(Collected data)
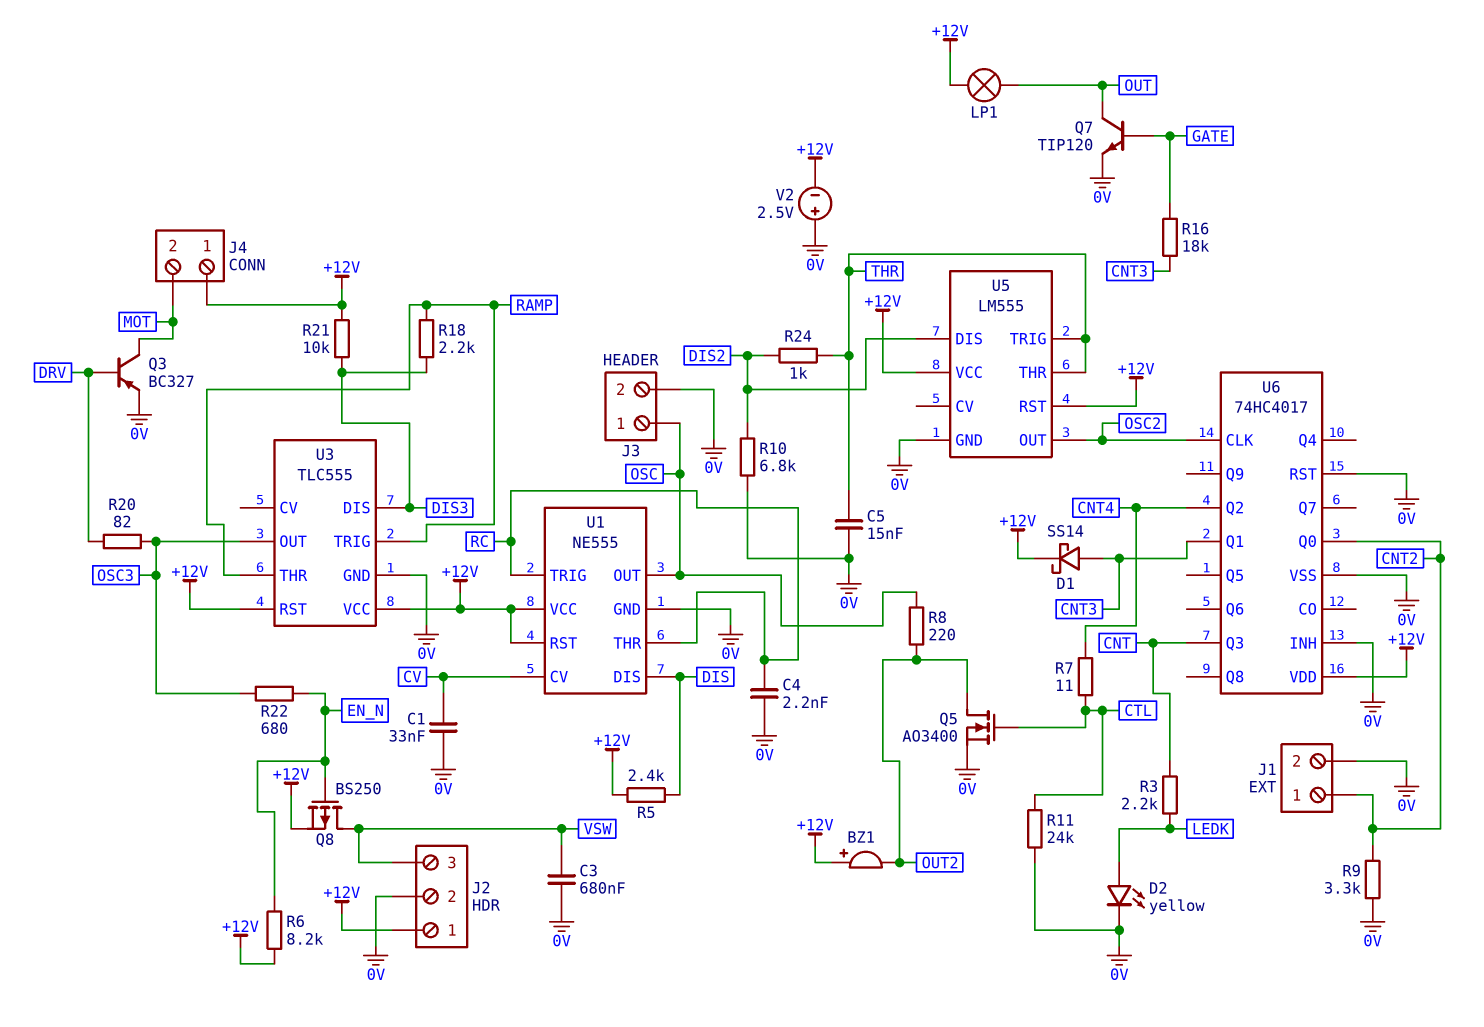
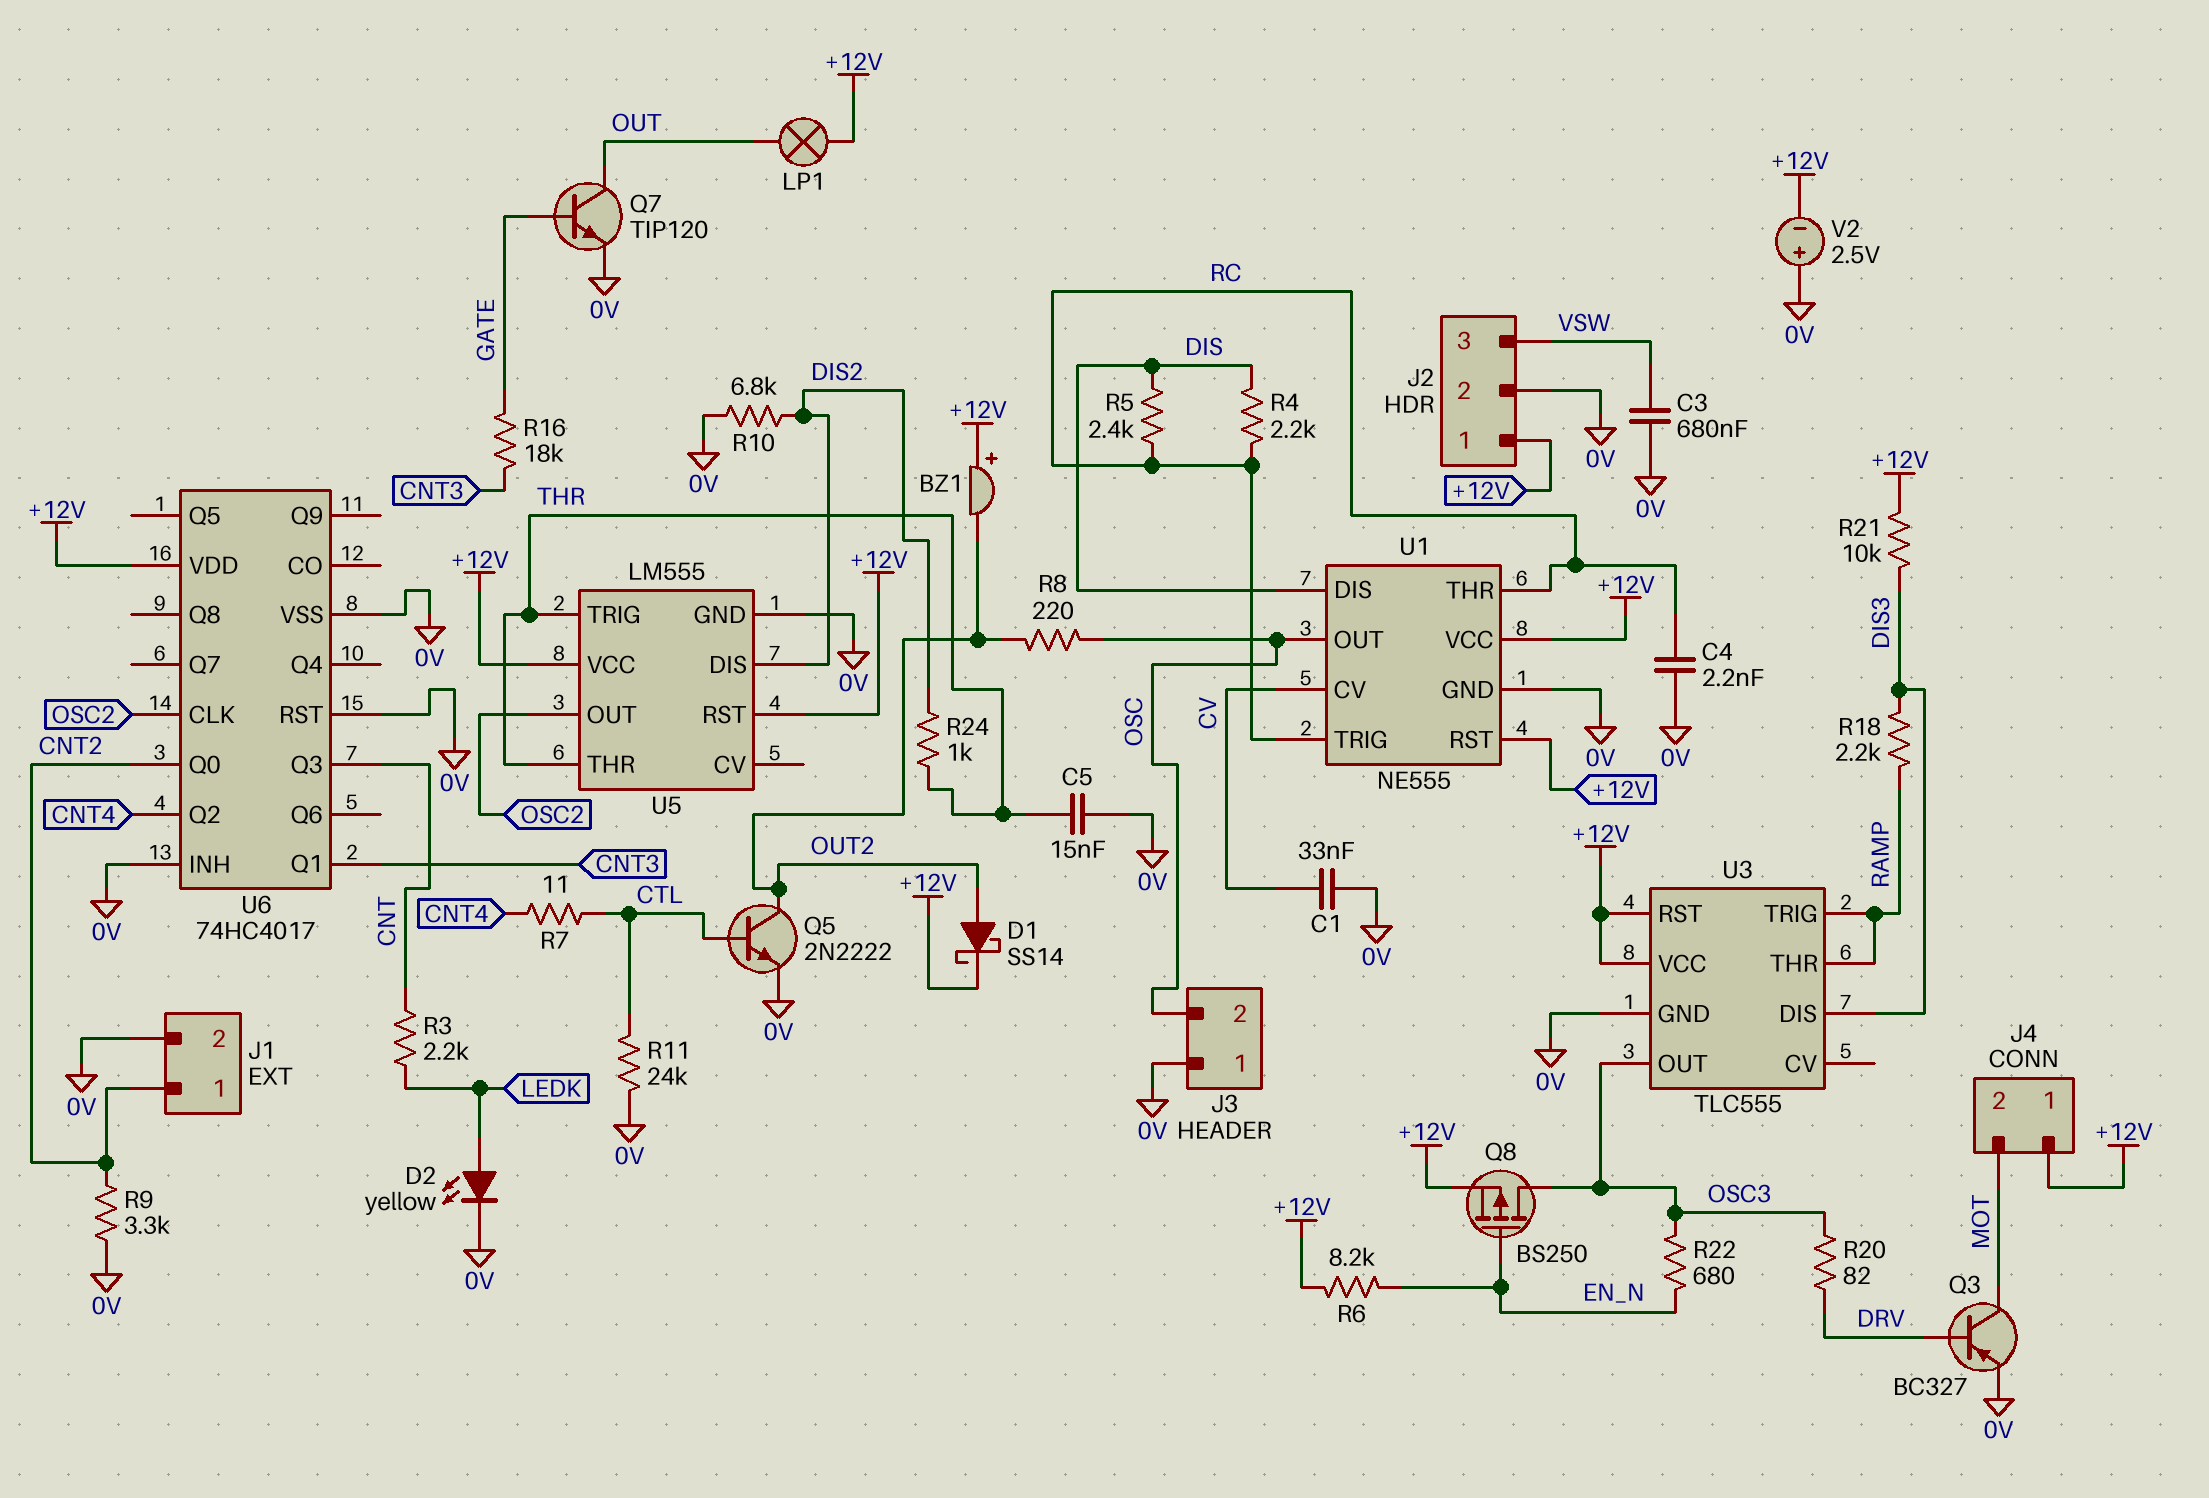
D1: schottky SS14 (A CNT3, K +12V) -> schottky SS14 (A OUT2, K +12V)
J3 pin 1: OSC -> 0V
J3 pin 2: 0V -> OSC
Q5: NMOS AO3400 (G CTL, D OUT2, S 0V) -> NPN 2N2222 (B CTL, C OUT2, E 0V)
Q8: PMOS BS250 (G EN_N, D VSW, S +12V) -> PMOS BS250 (G EN_N, D OSC3, S +12V)
R4: none -> 2.2k (DIS, RC)
R5: 2.4k (+12V, DIS) -> 2.4k (DIS, RC)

**YOUR INSTRUCTIONS**
From the first line to the last, set down the records exactly, leaving out images.

**ANSWER TO THIS EXERCISE**
D1: schottky SS14 (A CNT3, K +12V) -> schottky SS14 (A OUT2, K +12V)
J3 pin 1: OSC -> 0V
J3 pin 2: 0V -> OSC
Q5: NMOS AO3400 (G CTL, D OUT2, S 0V) -> NPN 2N2222 (B CTL, C OUT2, E 0V)
Q8: PMOS BS250 (G EN_N, D VSW, S +12V) -> PMOS BS250 (G EN_N, D OSC3, S +12V)
R4: none -> 2.2k (DIS, RC)
R5: 2.4k (+12V, DIS) -> 2.4k (DIS, RC)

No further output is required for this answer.